--- begin TASK DATA ---

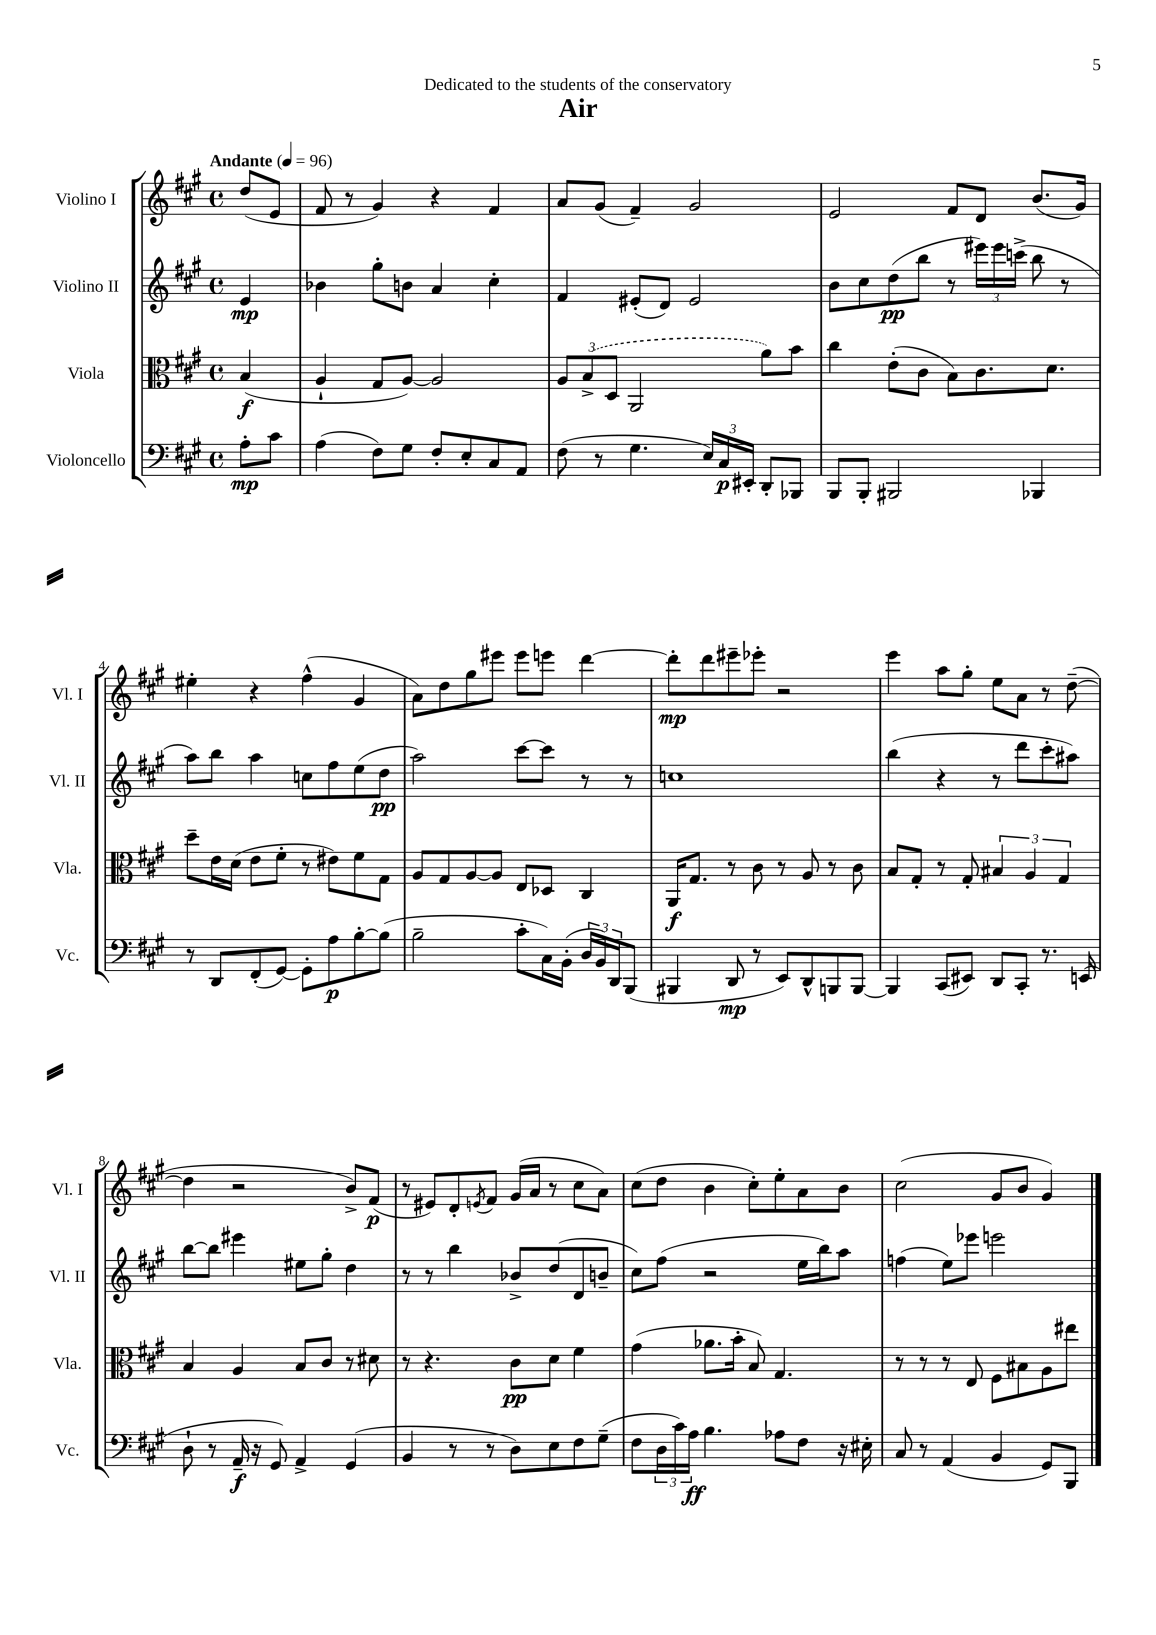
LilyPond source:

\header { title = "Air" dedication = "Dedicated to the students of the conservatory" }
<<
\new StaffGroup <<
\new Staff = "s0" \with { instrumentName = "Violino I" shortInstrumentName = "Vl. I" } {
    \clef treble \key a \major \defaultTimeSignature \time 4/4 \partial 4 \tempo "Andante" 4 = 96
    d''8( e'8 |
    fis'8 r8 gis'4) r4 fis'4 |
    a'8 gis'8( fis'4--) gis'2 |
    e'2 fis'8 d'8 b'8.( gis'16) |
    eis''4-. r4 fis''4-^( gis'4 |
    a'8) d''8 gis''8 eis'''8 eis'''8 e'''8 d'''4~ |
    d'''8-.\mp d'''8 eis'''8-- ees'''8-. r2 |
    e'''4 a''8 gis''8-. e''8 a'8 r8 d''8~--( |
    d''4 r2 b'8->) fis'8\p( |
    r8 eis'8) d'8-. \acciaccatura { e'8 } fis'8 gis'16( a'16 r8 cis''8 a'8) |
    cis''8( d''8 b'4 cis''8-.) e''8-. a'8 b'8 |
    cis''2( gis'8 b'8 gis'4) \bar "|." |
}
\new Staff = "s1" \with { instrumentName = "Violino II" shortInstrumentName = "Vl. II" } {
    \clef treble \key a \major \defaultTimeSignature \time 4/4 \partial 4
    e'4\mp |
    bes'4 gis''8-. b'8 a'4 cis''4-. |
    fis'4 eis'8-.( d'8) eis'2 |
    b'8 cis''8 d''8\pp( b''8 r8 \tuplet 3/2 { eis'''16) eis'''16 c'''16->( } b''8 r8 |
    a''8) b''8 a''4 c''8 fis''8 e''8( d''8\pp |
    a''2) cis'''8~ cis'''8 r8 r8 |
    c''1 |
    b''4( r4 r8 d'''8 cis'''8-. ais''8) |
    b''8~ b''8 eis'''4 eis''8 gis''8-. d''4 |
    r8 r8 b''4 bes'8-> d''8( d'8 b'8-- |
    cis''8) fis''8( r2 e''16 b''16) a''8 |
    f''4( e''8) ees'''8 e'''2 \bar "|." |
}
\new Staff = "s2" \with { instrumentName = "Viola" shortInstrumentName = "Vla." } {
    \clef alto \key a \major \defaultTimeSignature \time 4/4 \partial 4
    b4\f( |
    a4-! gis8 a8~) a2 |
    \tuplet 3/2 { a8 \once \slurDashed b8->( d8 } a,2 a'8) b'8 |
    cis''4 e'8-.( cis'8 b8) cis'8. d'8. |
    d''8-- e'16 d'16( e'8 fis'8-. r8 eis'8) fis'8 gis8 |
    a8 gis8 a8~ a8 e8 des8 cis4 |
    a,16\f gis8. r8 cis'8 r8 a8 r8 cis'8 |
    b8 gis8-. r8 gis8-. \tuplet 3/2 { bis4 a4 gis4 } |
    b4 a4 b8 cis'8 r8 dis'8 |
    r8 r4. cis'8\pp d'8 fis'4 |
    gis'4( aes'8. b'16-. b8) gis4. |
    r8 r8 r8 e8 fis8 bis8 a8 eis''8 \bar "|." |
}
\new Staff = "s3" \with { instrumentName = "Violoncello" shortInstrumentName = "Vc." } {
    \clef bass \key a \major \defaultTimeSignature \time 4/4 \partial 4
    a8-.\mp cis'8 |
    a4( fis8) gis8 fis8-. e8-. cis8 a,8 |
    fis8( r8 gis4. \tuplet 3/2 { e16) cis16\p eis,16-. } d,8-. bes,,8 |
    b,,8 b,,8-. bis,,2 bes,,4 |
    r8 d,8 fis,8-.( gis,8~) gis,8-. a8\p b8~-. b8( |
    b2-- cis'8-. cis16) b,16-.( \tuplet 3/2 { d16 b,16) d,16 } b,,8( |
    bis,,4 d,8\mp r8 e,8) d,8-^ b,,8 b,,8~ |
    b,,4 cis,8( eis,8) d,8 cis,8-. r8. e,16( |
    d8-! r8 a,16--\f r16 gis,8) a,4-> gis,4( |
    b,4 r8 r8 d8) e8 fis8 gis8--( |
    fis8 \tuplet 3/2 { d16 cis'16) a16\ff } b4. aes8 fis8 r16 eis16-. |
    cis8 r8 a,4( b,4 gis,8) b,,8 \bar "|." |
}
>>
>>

--- end TASK DATA ---

[REQUIRED WORK]: Reproduce verbatim the lines from the one containing "to the students" through the one containing "r8 eis'8) d'8-.", including both of those lines.

[OUTPUT OF THE TASK]:
\header { title = "Air" dedication = "Dedicated to the students of the conservatory" }
<<
\new StaffGroup <<
\new Staff = "s0" \with { instrumentName = "Violino I" shortInstrumentName = "Vl. I" } {
    \clef treble \key a \major \defaultTimeSignature \time 4/4 \partial 4 \tempo "Andante" 4 = 96
    d''8( e'8 |
    fis'8 r8 gis'4) r4 fis'4 |
    a'8 gis'8( fis'4--) gis'2 |
    e'2 fis'8 d'8 b'8.( gis'16) |
    eis''4-. r4 fis''4-^( gis'4 |
    a'8) d''8 gis''8 eis'''8 eis'''8 e'''8 d'''4~ |
    d'''8-.\mp d'''8 eis'''8-- ees'''8-. r2 |
    e'''4 a''8 gis''8-. e''8 a'8 r8 d''8~--( |
    d''4 r2 b'8->) fis'8\p( |
    r8 eis'8) d'8-. \acciaccatura { e'8 } fis'8 gis'16( a'16 r8 cis''8 a'8) |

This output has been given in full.